Records from a collection:
== Segment start ==
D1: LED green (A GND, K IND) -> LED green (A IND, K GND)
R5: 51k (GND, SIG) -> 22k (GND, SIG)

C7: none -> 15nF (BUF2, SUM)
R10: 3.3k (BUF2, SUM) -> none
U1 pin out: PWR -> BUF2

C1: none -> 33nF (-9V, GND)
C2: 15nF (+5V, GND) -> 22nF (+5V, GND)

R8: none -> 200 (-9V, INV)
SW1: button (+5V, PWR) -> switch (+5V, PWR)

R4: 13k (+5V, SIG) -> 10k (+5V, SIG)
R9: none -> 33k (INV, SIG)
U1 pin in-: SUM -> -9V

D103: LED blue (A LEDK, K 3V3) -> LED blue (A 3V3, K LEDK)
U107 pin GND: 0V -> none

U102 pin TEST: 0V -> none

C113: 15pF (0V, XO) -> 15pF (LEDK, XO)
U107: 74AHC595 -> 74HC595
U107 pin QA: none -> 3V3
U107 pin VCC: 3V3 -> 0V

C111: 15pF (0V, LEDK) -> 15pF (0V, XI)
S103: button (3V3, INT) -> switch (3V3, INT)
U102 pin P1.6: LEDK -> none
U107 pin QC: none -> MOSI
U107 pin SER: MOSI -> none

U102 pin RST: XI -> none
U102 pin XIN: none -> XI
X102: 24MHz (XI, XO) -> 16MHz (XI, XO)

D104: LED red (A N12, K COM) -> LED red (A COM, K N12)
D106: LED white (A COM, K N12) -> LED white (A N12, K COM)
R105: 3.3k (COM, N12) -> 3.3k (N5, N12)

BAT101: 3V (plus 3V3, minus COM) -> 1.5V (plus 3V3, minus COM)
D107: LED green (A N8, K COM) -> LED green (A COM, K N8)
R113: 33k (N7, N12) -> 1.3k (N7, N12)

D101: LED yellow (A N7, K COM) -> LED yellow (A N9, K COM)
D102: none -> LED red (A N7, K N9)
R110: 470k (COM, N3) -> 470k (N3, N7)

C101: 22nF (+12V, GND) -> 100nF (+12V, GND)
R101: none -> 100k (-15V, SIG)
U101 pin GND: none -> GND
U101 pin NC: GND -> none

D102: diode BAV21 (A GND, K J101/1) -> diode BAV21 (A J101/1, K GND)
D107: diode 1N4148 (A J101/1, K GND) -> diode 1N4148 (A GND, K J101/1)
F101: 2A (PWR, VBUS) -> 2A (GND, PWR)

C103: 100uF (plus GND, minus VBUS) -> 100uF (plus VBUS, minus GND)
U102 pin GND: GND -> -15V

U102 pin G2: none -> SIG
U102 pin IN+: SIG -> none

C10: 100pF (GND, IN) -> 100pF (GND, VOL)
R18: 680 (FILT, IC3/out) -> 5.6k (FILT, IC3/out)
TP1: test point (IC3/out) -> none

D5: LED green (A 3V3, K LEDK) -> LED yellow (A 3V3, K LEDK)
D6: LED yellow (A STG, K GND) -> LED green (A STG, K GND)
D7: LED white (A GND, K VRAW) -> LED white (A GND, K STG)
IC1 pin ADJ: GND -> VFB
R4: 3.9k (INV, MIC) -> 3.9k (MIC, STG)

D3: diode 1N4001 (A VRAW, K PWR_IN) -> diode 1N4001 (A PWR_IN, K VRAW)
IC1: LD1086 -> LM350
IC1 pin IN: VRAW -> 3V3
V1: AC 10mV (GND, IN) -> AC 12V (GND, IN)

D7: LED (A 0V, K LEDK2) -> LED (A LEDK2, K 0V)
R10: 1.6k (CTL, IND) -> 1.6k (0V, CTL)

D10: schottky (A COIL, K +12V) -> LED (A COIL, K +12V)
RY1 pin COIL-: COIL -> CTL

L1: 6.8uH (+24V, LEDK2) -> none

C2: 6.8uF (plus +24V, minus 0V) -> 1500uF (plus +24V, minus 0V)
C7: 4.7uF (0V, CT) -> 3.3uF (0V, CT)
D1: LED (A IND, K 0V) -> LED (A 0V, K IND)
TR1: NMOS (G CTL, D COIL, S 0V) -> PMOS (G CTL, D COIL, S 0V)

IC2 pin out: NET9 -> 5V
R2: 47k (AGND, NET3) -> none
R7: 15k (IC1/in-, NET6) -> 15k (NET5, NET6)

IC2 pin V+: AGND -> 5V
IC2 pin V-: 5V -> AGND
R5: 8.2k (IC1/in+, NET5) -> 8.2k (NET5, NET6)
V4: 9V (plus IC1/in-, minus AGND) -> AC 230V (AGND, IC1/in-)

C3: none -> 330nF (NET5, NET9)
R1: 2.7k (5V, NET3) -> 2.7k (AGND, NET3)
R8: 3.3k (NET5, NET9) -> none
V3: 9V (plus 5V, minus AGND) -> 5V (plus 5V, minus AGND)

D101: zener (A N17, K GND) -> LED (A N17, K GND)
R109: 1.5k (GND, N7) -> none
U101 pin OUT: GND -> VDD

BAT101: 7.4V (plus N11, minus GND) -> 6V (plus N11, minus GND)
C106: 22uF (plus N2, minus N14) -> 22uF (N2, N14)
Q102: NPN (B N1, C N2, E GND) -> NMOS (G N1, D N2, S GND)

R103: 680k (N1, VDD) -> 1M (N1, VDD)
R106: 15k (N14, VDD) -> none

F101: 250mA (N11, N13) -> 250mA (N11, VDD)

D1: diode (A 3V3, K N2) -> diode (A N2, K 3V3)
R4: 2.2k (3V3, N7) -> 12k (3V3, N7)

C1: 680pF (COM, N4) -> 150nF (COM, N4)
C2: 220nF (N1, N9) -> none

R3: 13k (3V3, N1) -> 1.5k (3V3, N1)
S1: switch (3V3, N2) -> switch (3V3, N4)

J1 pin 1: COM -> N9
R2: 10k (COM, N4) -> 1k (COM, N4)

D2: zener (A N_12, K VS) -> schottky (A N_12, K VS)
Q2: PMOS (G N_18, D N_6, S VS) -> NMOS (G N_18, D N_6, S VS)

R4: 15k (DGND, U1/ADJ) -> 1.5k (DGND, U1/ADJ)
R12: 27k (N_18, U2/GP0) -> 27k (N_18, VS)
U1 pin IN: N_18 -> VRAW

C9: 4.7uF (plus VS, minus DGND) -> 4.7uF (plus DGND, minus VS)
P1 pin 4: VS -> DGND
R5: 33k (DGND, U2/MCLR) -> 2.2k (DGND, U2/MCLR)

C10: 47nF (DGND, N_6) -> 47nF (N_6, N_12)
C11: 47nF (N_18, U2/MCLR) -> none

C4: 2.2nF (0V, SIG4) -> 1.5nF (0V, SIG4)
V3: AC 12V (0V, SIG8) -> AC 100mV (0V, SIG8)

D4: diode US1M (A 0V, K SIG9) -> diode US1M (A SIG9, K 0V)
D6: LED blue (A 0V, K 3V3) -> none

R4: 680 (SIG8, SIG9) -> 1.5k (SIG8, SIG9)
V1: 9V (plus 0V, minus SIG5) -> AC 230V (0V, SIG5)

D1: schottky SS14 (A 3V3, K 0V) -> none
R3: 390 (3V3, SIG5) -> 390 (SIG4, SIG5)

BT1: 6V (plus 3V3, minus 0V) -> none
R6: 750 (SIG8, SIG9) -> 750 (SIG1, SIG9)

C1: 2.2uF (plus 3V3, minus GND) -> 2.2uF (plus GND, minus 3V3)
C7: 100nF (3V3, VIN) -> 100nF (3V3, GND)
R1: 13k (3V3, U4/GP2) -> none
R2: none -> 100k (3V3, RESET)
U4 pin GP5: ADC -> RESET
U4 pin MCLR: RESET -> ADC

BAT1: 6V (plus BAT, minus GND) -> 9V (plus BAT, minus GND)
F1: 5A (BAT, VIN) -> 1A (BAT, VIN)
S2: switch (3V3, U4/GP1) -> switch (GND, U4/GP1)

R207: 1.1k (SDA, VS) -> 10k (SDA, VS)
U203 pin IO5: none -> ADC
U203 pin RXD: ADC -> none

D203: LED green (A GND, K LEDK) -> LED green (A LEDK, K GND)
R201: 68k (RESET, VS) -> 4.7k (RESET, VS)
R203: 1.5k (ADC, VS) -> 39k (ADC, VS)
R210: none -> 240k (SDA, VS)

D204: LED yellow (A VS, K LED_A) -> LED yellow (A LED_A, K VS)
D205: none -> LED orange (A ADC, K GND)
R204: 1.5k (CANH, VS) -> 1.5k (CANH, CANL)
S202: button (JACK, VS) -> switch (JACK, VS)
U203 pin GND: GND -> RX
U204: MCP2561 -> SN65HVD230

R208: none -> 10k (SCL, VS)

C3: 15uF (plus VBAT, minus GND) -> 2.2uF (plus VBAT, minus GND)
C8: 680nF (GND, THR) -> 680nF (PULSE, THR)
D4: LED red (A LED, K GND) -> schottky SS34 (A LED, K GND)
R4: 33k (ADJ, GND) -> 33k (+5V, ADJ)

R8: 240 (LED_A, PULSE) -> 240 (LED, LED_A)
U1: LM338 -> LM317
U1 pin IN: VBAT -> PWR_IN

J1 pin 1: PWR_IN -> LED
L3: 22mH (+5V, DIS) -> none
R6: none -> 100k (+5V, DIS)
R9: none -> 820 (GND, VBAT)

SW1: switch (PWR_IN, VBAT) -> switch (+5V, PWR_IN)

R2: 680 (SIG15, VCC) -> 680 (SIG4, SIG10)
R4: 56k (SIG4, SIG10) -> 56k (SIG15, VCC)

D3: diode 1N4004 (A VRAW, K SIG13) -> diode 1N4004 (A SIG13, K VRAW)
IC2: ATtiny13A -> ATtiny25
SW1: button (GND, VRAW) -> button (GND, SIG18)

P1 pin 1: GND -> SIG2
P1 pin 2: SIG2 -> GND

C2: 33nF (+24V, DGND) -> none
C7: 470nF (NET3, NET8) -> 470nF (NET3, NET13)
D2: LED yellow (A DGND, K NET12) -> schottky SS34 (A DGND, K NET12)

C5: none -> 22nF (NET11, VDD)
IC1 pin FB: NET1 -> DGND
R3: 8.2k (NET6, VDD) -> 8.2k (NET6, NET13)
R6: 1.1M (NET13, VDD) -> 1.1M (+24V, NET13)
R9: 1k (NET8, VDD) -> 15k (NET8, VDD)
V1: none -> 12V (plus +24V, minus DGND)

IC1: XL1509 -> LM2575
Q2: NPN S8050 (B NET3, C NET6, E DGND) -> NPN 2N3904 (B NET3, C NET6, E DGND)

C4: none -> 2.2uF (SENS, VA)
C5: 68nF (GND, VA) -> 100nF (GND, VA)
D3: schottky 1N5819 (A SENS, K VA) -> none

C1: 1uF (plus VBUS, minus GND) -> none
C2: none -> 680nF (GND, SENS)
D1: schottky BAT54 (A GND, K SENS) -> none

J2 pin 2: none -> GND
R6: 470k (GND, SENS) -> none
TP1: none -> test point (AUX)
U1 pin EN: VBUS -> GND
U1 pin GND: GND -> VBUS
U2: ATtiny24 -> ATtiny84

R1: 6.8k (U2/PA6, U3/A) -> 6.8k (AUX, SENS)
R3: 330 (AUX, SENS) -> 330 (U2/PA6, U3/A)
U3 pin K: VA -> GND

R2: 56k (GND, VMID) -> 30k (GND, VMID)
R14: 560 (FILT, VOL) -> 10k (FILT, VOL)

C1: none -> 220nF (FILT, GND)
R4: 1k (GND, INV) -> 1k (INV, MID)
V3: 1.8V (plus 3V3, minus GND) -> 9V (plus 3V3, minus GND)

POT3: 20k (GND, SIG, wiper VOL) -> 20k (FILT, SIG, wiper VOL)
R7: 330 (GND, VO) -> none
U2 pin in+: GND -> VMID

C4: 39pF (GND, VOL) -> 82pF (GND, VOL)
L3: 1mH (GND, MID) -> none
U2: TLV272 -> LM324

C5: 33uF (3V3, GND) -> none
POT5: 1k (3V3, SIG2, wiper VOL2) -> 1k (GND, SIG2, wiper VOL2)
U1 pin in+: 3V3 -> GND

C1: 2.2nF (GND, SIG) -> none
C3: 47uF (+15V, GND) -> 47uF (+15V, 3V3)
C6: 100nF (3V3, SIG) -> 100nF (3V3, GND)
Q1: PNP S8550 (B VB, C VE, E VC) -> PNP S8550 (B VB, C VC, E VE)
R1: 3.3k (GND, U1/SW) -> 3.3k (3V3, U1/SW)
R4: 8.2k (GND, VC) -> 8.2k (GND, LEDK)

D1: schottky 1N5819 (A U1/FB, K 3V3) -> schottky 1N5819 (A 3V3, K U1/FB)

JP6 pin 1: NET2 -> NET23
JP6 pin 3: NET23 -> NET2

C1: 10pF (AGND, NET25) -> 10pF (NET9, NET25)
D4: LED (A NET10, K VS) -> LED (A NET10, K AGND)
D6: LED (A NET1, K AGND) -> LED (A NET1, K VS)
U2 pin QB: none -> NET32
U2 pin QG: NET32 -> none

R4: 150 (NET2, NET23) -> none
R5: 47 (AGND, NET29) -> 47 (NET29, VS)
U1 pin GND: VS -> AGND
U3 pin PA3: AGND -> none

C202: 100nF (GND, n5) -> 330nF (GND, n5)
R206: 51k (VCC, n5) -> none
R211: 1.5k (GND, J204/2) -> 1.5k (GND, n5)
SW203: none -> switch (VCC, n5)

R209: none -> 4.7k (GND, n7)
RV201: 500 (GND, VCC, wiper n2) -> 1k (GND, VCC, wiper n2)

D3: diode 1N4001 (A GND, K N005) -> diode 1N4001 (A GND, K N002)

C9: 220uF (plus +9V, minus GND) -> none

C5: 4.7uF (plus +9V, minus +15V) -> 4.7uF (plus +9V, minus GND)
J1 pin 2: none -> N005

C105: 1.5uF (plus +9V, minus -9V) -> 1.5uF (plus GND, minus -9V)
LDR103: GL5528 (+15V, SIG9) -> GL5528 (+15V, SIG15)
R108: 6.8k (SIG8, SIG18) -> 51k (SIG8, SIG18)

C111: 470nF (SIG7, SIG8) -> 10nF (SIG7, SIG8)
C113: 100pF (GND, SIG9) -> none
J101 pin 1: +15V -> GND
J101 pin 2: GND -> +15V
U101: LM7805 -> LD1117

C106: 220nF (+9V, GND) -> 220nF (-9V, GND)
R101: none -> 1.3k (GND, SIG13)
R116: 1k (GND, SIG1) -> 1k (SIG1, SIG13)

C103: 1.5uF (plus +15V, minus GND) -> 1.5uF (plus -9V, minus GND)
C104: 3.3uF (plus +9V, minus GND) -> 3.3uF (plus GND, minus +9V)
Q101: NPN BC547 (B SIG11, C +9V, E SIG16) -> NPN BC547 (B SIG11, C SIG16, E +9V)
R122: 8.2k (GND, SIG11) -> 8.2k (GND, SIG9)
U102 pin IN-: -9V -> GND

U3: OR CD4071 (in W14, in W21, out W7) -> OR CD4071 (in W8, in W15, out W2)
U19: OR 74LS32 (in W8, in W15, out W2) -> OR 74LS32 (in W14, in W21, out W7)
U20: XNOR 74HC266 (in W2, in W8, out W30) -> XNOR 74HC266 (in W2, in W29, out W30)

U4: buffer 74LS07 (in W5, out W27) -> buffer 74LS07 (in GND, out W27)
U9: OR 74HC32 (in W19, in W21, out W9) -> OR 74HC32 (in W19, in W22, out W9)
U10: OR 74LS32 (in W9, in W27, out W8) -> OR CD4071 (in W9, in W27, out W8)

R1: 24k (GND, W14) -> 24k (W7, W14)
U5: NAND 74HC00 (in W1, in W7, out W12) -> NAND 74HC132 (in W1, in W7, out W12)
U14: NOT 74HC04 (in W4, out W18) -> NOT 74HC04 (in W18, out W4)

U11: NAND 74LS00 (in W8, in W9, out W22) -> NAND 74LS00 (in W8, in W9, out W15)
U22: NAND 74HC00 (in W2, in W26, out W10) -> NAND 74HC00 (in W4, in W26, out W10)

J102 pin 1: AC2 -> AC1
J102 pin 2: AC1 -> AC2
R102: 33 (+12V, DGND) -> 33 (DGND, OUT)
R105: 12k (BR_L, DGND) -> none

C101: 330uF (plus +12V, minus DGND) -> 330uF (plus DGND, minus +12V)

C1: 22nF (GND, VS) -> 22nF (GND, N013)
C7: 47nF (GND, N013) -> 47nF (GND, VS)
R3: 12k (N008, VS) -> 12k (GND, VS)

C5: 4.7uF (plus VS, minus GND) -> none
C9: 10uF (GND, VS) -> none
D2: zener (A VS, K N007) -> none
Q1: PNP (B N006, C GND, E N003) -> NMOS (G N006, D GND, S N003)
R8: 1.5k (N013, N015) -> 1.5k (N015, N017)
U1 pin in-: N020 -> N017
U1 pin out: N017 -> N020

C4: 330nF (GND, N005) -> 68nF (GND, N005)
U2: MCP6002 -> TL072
== Segment end ==
§ **DIRECTIONS**
What is needed is a verbatim copy of every line in the records above from the one containing "C111: 15pF (0V, LEDK) -> 15pF (0V, XI)" down to the one containing "IC1 pin IN: VRAW -> 3V3", both included, and nothing more.

§ **EXPECTED OUTPUT**
C111: 15pF (0V, LEDK) -> 15pF (0V, XI)
S103: button (3V3, INT) -> switch (3V3, INT)
U102 pin P1.6: LEDK -> none
U107 pin QC: none -> MOSI
U107 pin SER: MOSI -> none

U102 pin RST: XI -> none
U102 pin XIN: none -> XI
X102: 24MHz (XI, XO) -> 16MHz (XI, XO)

D104: LED red (A N12, K COM) -> LED red (A COM, K N12)
D106: LED white (A COM, K N12) -> LED white (A N12, K COM)
R105: 3.3k (COM, N12) -> 3.3k (N5, N12)

BAT101: 3V (plus 3V3, minus COM) -> 1.5V (plus 3V3, minus COM)
D107: LED green (A N8, K COM) -> LED green (A COM, K N8)
R113: 33k (N7, N12) -> 1.3k (N7, N12)

D101: LED yellow (A N7, K COM) -> LED yellow (A N9, K COM)
D102: none -> LED red (A N7, K N9)
R110: 470k (COM, N3) -> 470k (N3, N7)

C101: 22nF (+12V, GND) -> 100nF (+12V, GND)
R101: none -> 100k (-15V, SIG)
U101 pin GND: none -> GND
U101 pin NC: GND -> none

D102: diode BAV21 (A GND, K J101/1) -> diode BAV21 (A J101/1, K GND)
D107: diode 1N4148 (A J101/1, K GND) -> diode 1N4148 (A GND, K J101/1)
F101: 2A (PWR, VBUS) -> 2A (GND, PWR)

C103: 100uF (plus GND, minus VBUS) -> 100uF (plus VBUS, minus GND)
U102 pin GND: GND -> -15V

U102 pin G2: none -> SIG
U102 pin IN+: SIG -> none

C10: 100pF (GND, IN) -> 100pF (GND, VOL)
R18: 680 (FILT, IC3/out) -> 5.6k (FILT, IC3/out)
TP1: test point (IC3/out) -> none

D5: LED green (A 3V3, K LEDK) -> LED yellow (A 3V3, K LEDK)
D6: LED yellow (A STG, K GND) -> LED green (A STG, K GND)
D7: LED white (A GND, K VRAW) -> LED white (A GND, K STG)
IC1 pin ADJ: GND -> VFB
R4: 3.9k (INV, MIC) -> 3.9k (MIC, STG)

D3: diode 1N4001 (A VRAW, K PWR_IN) -> diode 1N4001 (A PWR_IN, K VRAW)
IC1: LD1086 -> LM350
IC1 pin IN: VRAW -> 3V3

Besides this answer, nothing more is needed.